---- Data shown

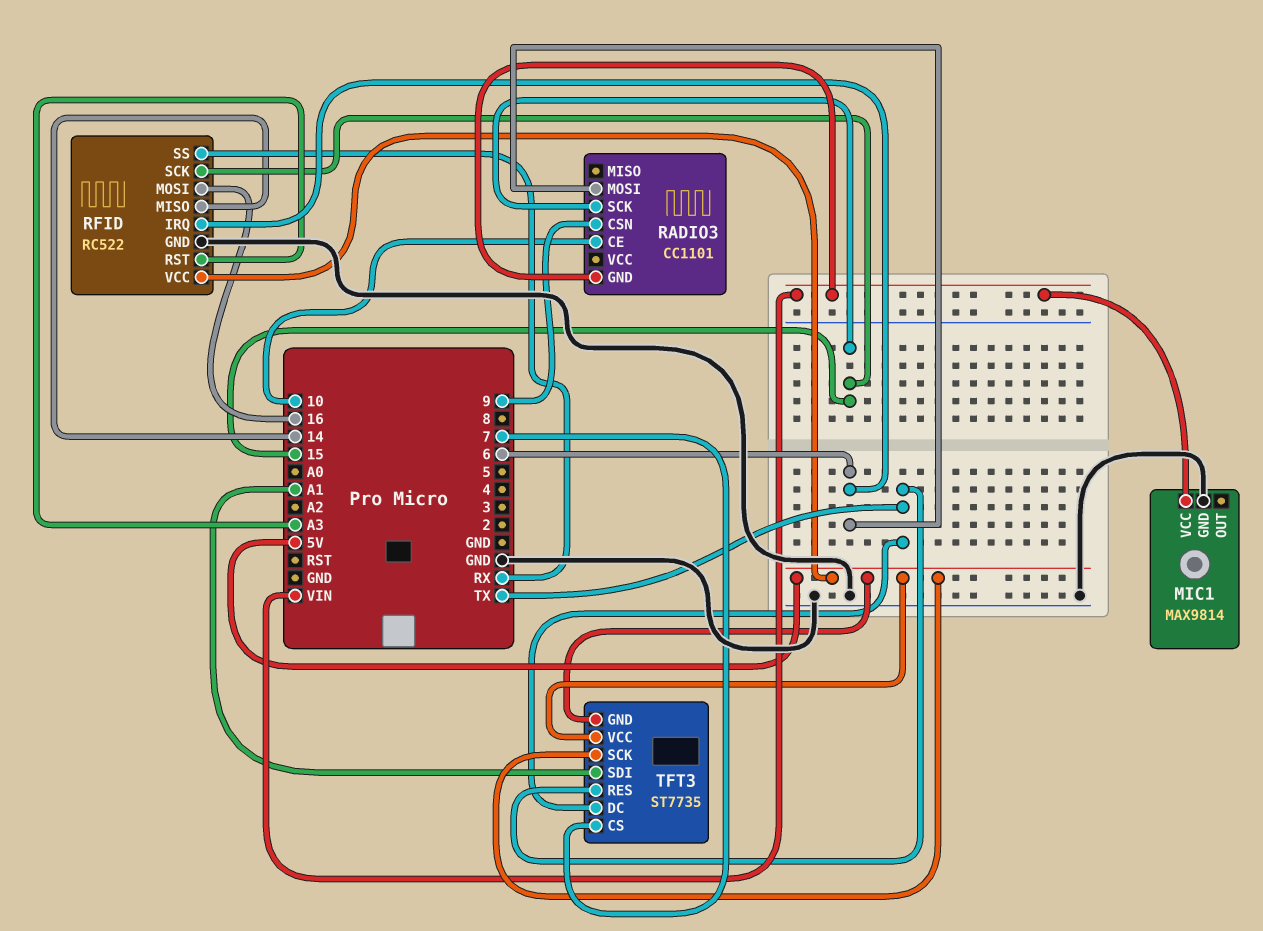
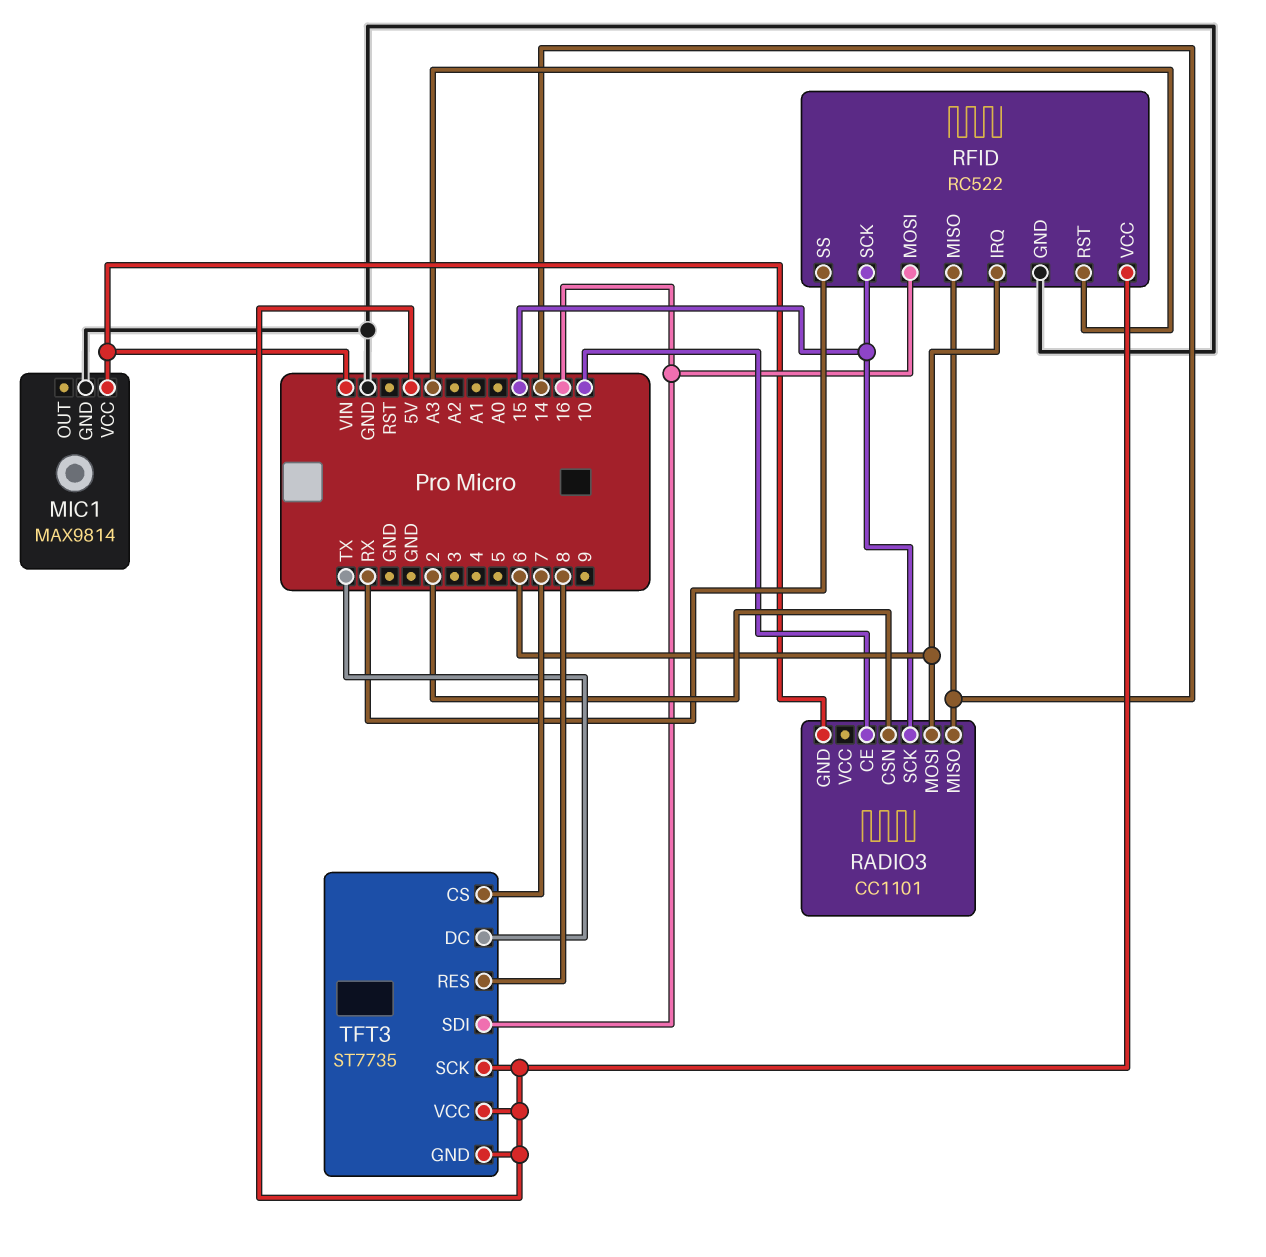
RADIO3 pin CSN: 9 -> 2
RADIO3 pin MISO: none -> 14
TFT3 pin RES: TX -> 8
TFT3 pin SDI: A1 -> 16

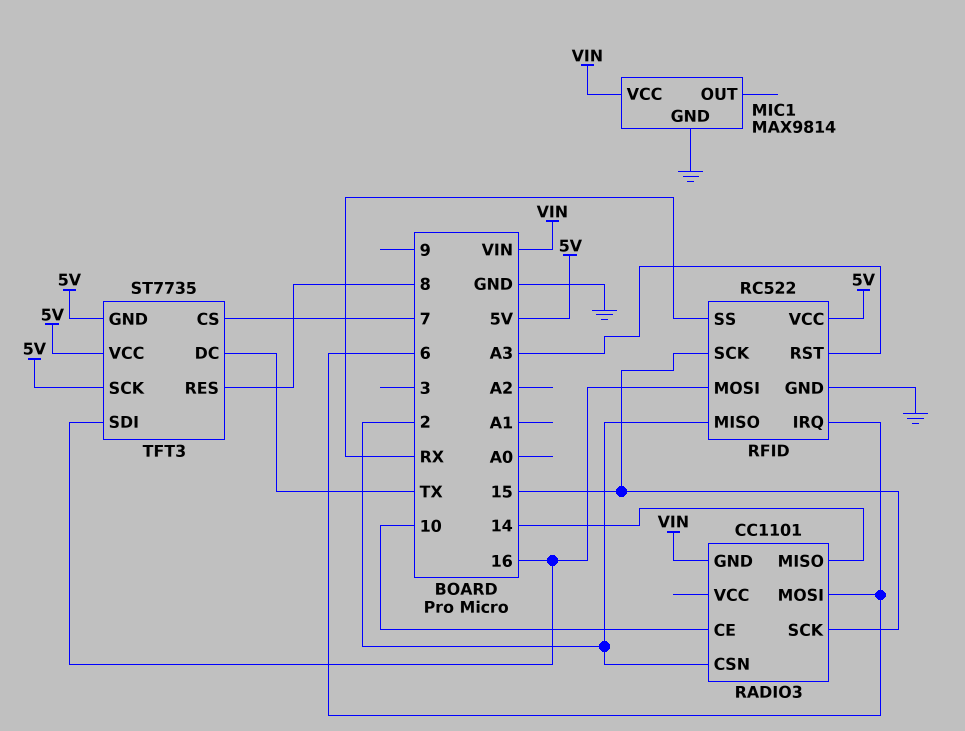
RFID pin MISO: 14 -> 2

--------

Task statement - Leaving aside every picture, transcribe exactly the lines that run from the one with "TFT3 pin RES: TX -> 8" to the close of the listing above.

Exercise response -
TFT3 pin RES: TX -> 8
TFT3 pin SDI: A1 -> 16

RFID pin MISO: 14 -> 2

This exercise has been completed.